**PROBLEM DESCRIPTION**
When you copy the entries, keep every word exactly as it is and drop the images.

Stored entries:
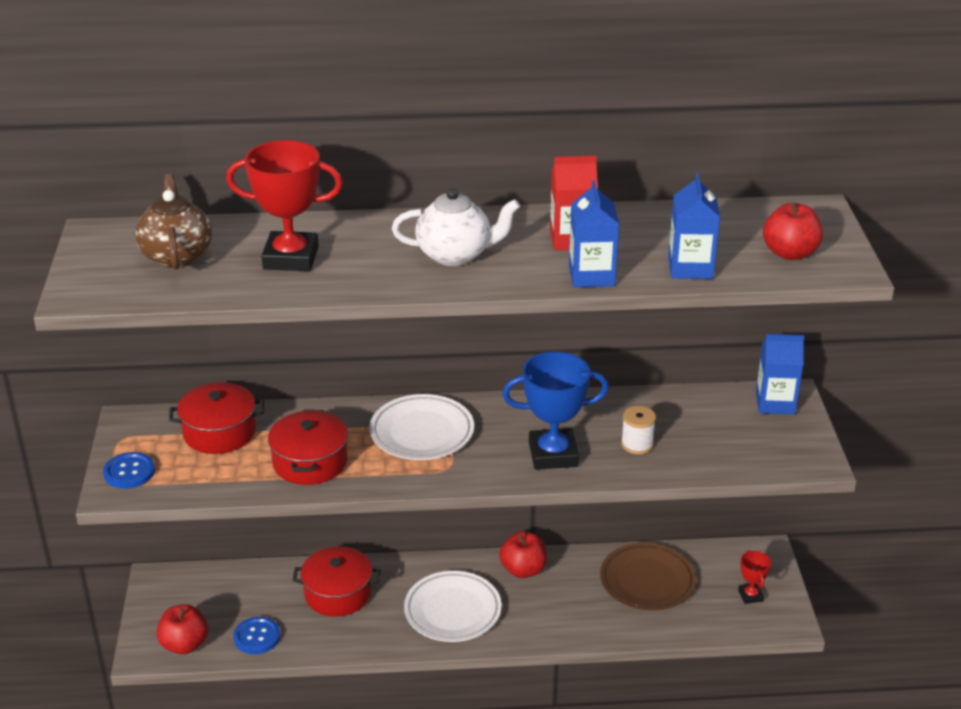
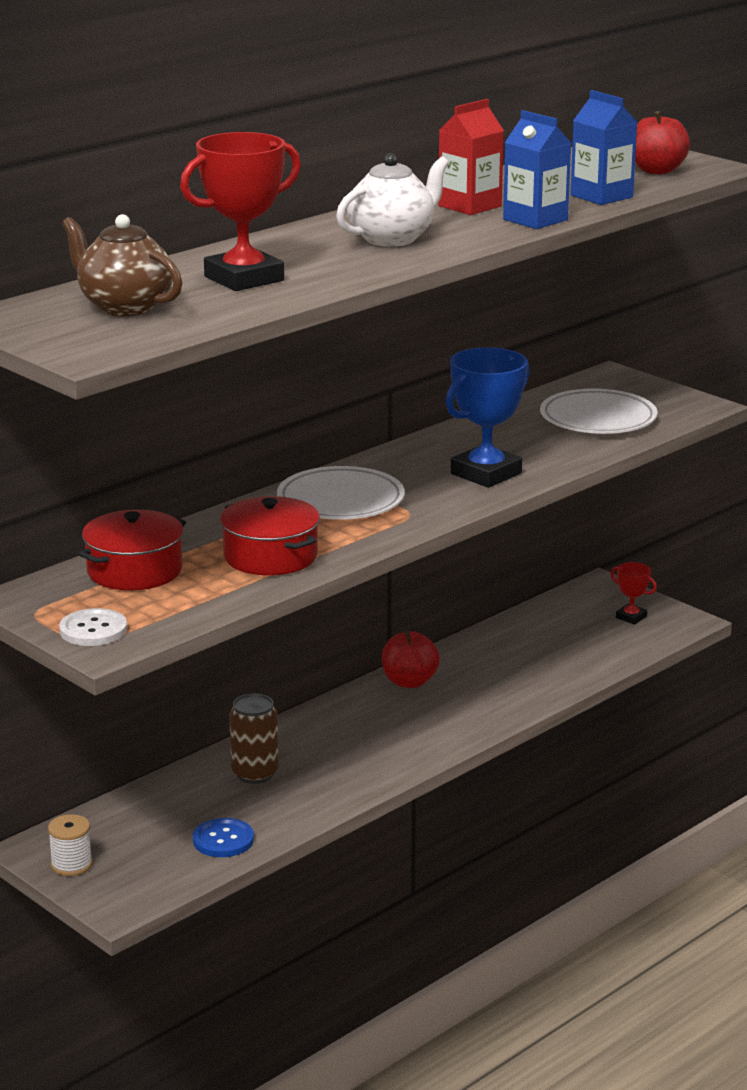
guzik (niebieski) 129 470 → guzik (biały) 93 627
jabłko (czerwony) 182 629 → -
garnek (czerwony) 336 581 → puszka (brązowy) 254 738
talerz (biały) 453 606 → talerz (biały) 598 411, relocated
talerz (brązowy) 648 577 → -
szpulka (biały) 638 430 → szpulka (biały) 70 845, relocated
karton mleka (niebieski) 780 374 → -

**RESPONSE TO THE EXERCISE**
guzik (niebieski) 129 470 → guzik (biały) 93 627
jabłko (czerwony) 182 629 → -
garnek (czerwony) 336 581 → puszka (brązowy) 254 738
talerz (biały) 453 606 → talerz (biały) 598 411, relocated
talerz (brązowy) 648 577 → -
szpulka (biały) 638 430 → szpulka (biały) 70 845, relocated
karton mleka (niebieski) 780 374 → -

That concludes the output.